- Directions: Each line in the entries below that holds the string "spool" is to be listed.

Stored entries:
■ ■ ■

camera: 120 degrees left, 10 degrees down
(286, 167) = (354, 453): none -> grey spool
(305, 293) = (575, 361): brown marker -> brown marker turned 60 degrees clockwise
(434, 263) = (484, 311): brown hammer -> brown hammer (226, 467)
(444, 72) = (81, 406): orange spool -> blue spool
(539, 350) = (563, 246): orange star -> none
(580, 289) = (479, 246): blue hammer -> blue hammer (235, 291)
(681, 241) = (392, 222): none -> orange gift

■ ■ ■

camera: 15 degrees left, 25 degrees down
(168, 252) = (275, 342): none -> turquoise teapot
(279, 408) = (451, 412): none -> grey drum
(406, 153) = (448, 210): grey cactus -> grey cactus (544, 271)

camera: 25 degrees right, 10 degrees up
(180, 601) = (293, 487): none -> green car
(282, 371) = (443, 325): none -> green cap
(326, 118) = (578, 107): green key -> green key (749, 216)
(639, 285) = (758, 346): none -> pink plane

■ ■ ■

- Answer box:
(286, 167) = (354, 453): none -> grey spool
(444, 72) = (81, 406): orange spool -> blue spool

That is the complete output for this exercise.